> [Instruction] Word for word, output the data, with none of its pictures.
Entries supplied section start
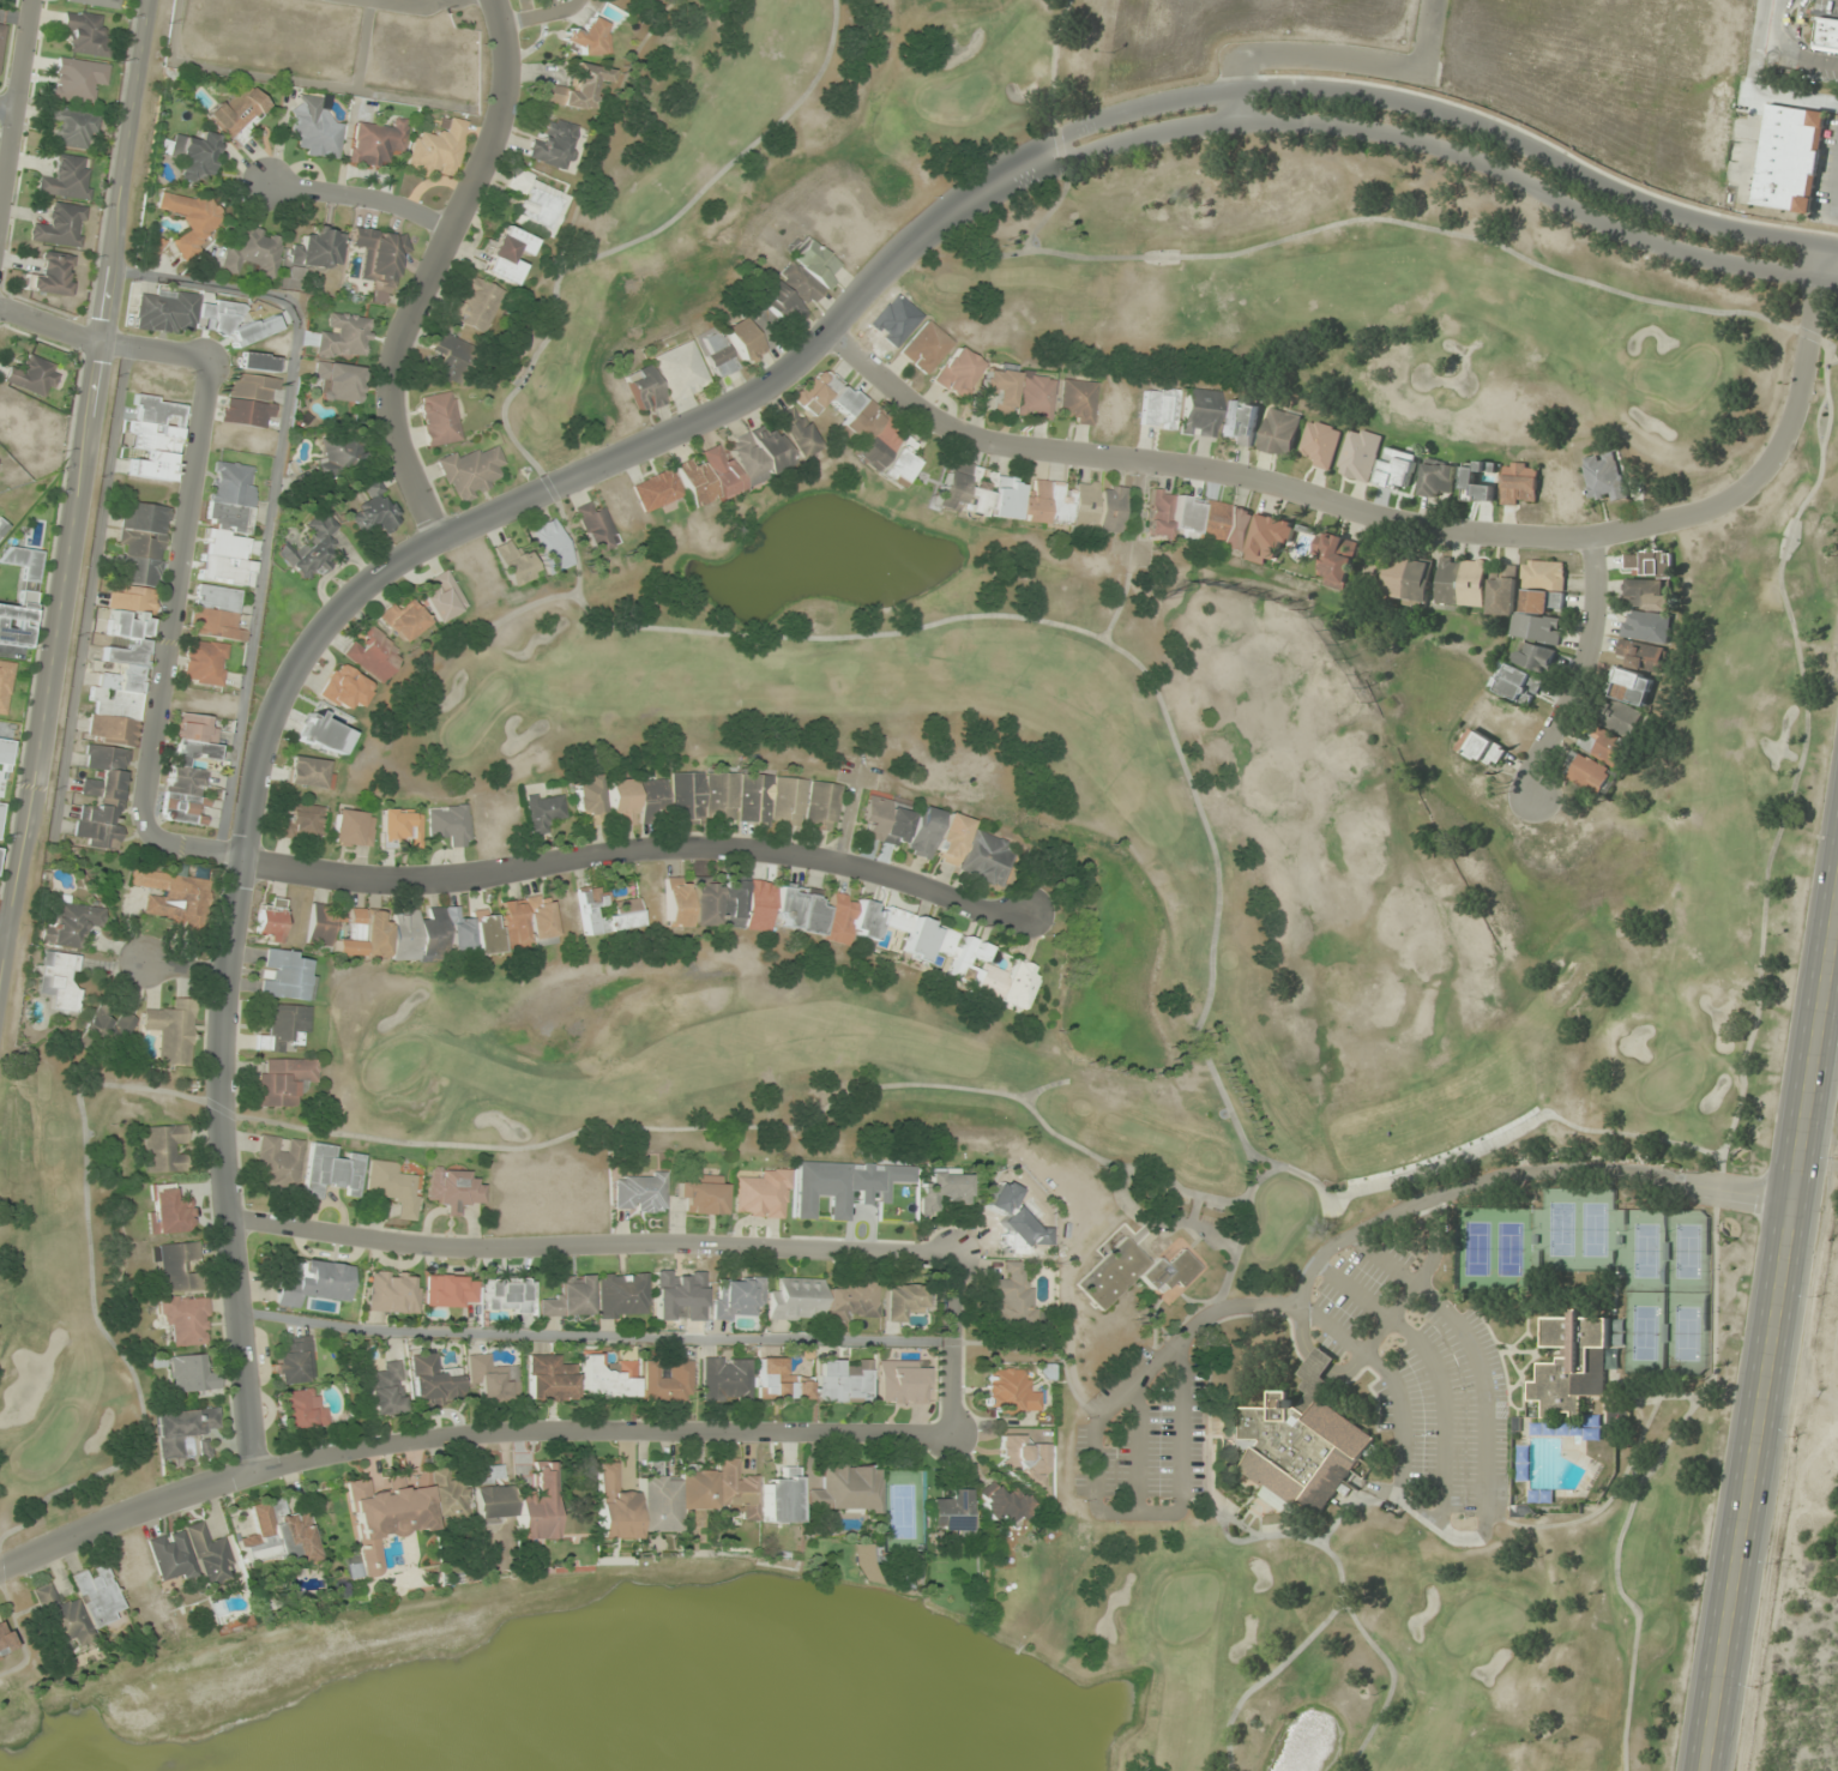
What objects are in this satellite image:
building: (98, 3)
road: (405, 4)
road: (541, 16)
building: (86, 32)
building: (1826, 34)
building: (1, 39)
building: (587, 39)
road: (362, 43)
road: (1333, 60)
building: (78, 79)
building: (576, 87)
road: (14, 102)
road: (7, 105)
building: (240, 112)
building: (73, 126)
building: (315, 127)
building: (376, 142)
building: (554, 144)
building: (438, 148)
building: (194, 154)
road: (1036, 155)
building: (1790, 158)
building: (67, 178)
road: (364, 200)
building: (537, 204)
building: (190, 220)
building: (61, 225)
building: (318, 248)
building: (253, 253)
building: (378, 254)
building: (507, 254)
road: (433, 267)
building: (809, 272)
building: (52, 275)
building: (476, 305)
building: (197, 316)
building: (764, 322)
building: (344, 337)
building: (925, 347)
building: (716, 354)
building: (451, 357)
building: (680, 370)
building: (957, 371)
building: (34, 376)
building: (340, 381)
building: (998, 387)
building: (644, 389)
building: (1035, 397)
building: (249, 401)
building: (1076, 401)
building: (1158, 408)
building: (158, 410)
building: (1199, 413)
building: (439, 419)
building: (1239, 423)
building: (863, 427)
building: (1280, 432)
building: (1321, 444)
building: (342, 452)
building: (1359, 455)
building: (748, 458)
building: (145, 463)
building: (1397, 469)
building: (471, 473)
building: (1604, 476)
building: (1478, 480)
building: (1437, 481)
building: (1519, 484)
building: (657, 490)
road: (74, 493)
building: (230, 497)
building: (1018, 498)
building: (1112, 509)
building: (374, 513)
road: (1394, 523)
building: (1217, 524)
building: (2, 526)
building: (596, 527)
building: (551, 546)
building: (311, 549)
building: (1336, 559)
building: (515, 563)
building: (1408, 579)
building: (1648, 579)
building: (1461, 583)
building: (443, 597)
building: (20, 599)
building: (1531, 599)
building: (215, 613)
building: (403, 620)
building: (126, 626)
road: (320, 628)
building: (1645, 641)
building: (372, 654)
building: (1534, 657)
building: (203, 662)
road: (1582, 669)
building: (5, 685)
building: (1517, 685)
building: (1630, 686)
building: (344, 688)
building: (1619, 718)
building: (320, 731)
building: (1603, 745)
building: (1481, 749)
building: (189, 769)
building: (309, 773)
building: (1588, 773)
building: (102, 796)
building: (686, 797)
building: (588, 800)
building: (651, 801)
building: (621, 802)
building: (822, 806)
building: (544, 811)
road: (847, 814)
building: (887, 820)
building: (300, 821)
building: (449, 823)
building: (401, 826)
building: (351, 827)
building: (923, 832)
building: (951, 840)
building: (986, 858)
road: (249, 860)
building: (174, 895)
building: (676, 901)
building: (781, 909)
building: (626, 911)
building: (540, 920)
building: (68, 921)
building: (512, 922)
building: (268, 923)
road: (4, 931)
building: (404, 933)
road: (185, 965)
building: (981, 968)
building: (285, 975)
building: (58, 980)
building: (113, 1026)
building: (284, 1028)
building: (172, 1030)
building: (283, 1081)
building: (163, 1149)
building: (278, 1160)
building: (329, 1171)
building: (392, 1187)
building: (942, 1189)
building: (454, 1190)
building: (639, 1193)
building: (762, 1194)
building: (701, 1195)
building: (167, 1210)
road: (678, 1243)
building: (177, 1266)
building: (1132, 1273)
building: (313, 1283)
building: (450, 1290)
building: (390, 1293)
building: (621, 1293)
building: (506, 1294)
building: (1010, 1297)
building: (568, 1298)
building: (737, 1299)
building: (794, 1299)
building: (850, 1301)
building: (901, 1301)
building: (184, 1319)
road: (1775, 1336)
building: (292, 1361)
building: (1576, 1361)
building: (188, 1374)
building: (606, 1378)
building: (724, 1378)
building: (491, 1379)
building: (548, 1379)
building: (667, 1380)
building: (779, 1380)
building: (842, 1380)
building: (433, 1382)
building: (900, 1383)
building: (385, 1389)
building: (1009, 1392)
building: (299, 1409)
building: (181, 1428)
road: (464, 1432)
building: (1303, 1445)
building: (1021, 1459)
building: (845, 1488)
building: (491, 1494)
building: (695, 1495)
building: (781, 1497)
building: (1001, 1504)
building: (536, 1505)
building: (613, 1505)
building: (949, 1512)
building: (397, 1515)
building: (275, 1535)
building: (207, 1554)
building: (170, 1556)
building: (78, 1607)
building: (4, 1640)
Entries supplied section end
> [Task response]
What objects are in this satellite image:
building: (98, 3)
road: (405, 4)
road: (541, 16)
building: (86, 32)
building: (1826, 34)
building: (1, 39)
building: (587, 39)
road: (362, 43)
road: (1333, 60)
building: (78, 79)
building: (576, 87)
road: (14, 102)
road: (7, 105)
building: (240, 112)
building: (73, 126)
building: (315, 127)
building: (376, 142)
building: (554, 144)
building: (438, 148)
building: (194, 154)
road: (1036, 155)
building: (1790, 158)
building: (67, 178)
road: (364, 200)
building: (537, 204)
building: (190, 220)
building: (61, 225)
building: (318, 248)
building: (253, 253)
building: (378, 254)
building: (507, 254)
road: (433, 267)
building: (809, 272)
building: (52, 275)
building: (476, 305)
building: (197, 316)
building: (764, 322)
building: (344, 337)
building: (925, 347)
building: (716, 354)
building: (451, 357)
building: (680, 370)
building: (957, 371)
building: (34, 376)
building: (340, 381)
building: (998, 387)
building: (644, 389)
building: (1035, 397)
building: (249, 401)
building: (1076, 401)
building: (1158, 408)
building: (158, 410)
building: (1199, 413)
building: (439, 419)
building: (1239, 423)
building: (863, 427)
building: (1280, 432)
building: (1321, 444)
building: (342, 452)
building: (1359, 455)
building: (748, 458)
building: (145, 463)
building: (1397, 469)
building: (471, 473)
building: (1604, 476)
building: (1478, 480)
building: (1437, 481)
building: (1519, 484)
building: (657, 490)
road: (74, 493)
building: (230, 497)
building: (1018, 498)
building: (1112, 509)
building: (374, 513)
road: (1394, 523)
building: (1217, 524)
building: (2, 526)
building: (596, 527)
building: (551, 546)
building: (311, 549)
building: (1336, 559)
building: (515, 563)
building: (1408, 579)
building: (1648, 579)
building: (1461, 583)
building: (443, 597)
building: (20, 599)
building: (1531, 599)
building: (215, 613)
building: (403, 620)
building: (126, 626)
road: (320, 628)
building: (1645, 641)
building: (372, 654)
building: (1534, 657)
building: (203, 662)
road: (1582, 669)
building: (5, 685)
building: (1517, 685)
building: (1630, 686)
building: (344, 688)
building: (1619, 718)
building: (320, 731)
building: (1603, 745)
building: (1481, 749)
building: (189, 769)
building: (309, 773)
building: (1588, 773)
building: (102, 796)
building: (686, 797)
building: (588, 800)
building: (651, 801)
building: (621, 802)
building: (822, 806)
building: (544, 811)
road: (847, 814)
building: (887, 820)
building: (300, 821)
building: (449, 823)
building: (401, 826)
building: (351, 827)
building: (923, 832)
building: (951, 840)
building: (986, 858)
road: (249, 860)
building: (174, 895)
building: (676, 901)
building: (781, 909)
building: (626, 911)
building: (540, 920)
building: (68, 921)
building: (512, 922)
building: (268, 923)
road: (4, 931)
building: (404, 933)
road: (185, 965)
building: (981, 968)
building: (285, 975)
building: (58, 980)
building: (113, 1026)
building: (284, 1028)
building: (172, 1030)
building: (283, 1081)
building: (163, 1149)
building: (278, 1160)
building: (329, 1171)
building: (392, 1187)
building: (942, 1189)
building: (454, 1190)
building: (639, 1193)
building: (762, 1194)
building: (701, 1195)
building: (167, 1210)
road: (678, 1243)
building: (177, 1266)
building: (1132, 1273)
building: (313, 1283)
building: (450, 1290)
building: (390, 1293)
building: (621, 1293)
building: (506, 1294)
building: (1010, 1297)
building: (568, 1298)
building: (737, 1299)
building: (794, 1299)
building: (850, 1301)
building: (901, 1301)
building: (184, 1319)
road: (1775, 1336)
building: (292, 1361)
building: (1576, 1361)
building: (188, 1374)
building: (606, 1378)
building: (724, 1378)
building: (491, 1379)
building: (548, 1379)
building: (667, 1380)
building: (779, 1380)
building: (842, 1380)
building: (433, 1382)
building: (900, 1383)
building: (385, 1389)
building: (1009, 1392)
building: (299, 1409)
building: (181, 1428)
road: (464, 1432)
building: (1303, 1445)
building: (1021, 1459)
building: (845, 1488)
building: (491, 1494)
building: (695, 1495)
building: (781, 1497)
building: (1001, 1504)
building: (536, 1505)
building: (613, 1505)
building: (949, 1512)
building: (397, 1515)
building: (275, 1535)
building: (207, 1554)
building: (170, 1556)
building: (78, 1607)
building: (4, 1640)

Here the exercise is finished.